== Segment start ==
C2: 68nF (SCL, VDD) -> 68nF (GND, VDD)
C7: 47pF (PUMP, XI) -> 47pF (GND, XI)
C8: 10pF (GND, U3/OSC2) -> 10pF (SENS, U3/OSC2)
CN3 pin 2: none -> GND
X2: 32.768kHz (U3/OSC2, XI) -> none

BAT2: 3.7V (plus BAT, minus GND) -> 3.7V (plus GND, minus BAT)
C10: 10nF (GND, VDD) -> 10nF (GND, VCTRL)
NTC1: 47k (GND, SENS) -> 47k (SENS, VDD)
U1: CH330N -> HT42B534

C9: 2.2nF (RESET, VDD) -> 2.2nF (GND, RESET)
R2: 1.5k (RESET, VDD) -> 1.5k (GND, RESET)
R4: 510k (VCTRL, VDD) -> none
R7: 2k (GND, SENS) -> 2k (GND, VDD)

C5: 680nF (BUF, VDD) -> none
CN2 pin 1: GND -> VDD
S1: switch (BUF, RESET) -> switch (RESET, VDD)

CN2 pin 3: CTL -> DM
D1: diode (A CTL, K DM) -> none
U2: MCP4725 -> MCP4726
== Segment end ==
== Segment start ==
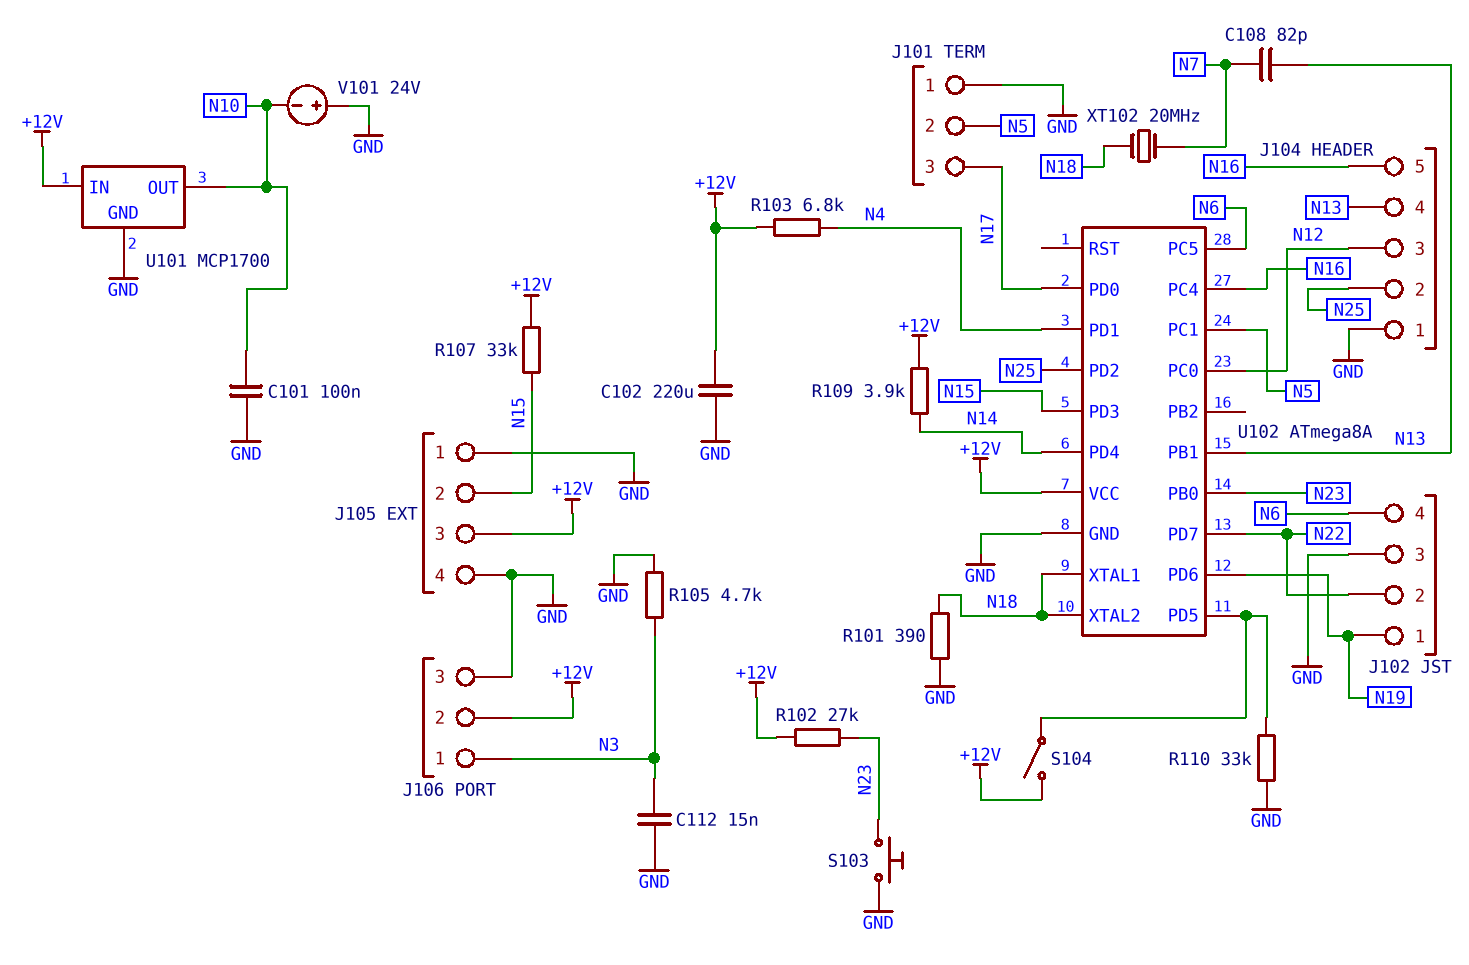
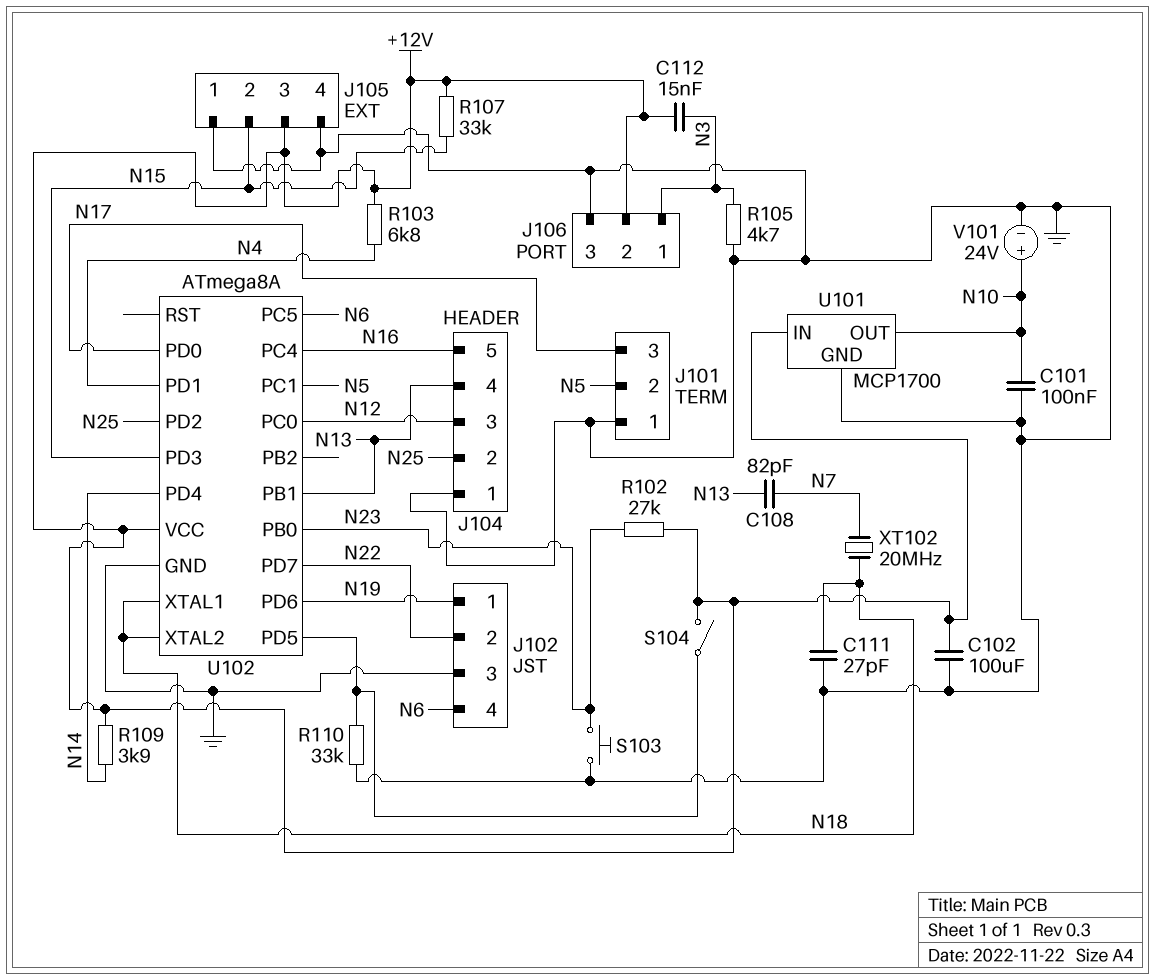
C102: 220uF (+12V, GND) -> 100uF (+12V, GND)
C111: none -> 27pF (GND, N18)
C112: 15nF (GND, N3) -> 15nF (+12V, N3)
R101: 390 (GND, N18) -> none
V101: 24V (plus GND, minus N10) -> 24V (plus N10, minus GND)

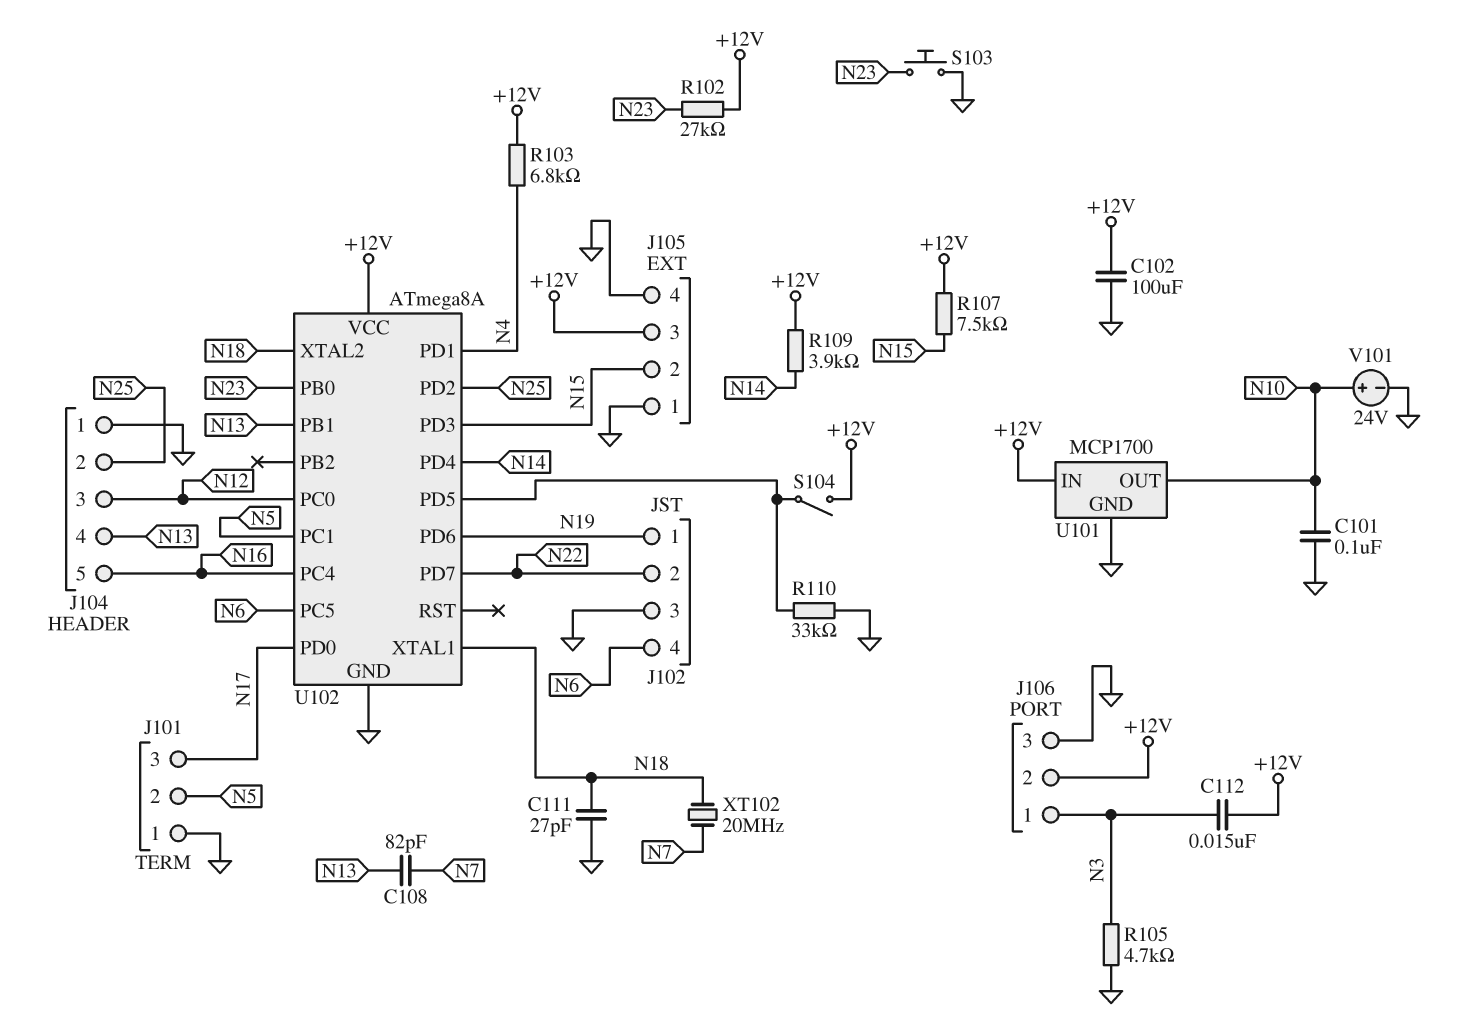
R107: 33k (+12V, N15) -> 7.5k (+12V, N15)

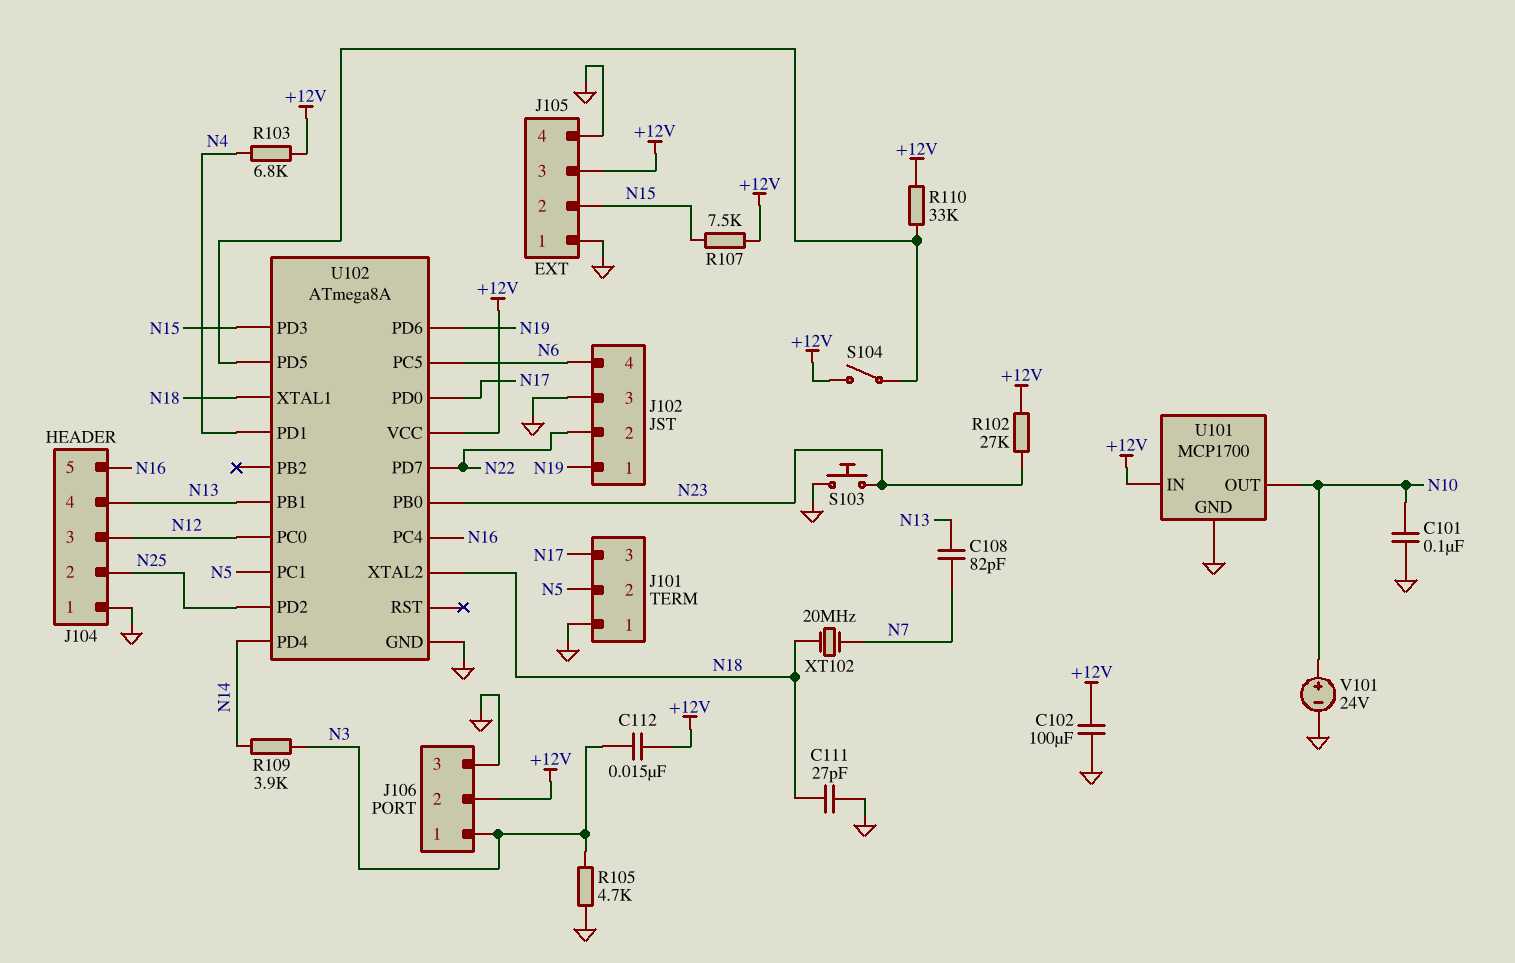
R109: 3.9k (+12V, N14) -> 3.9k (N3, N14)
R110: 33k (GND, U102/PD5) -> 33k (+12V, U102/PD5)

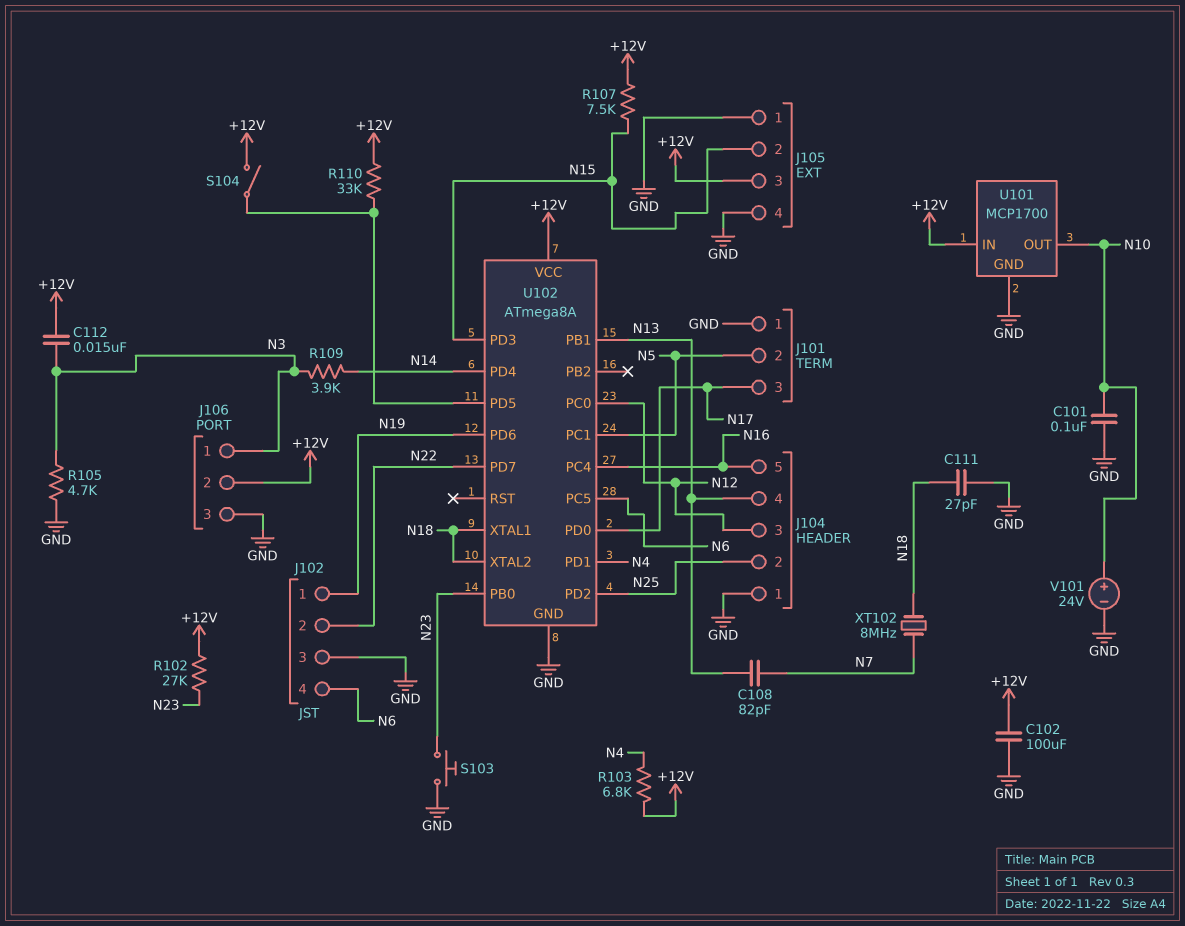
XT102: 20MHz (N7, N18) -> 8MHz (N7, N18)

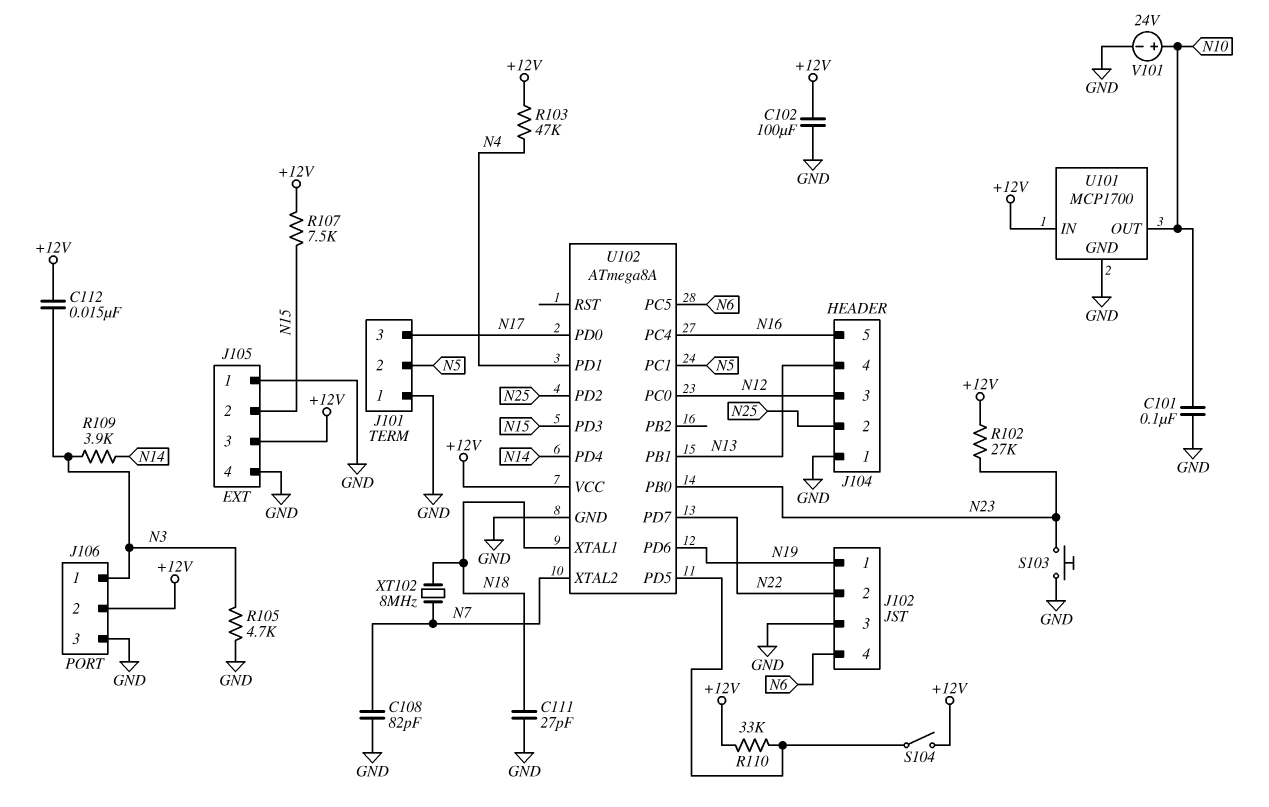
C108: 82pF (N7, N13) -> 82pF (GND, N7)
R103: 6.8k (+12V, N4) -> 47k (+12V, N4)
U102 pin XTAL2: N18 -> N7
== Segment end ==
What the task asks
Establish how many lines of the material above hold the word "plus". Nothing but the count should be returned.

Answer section
2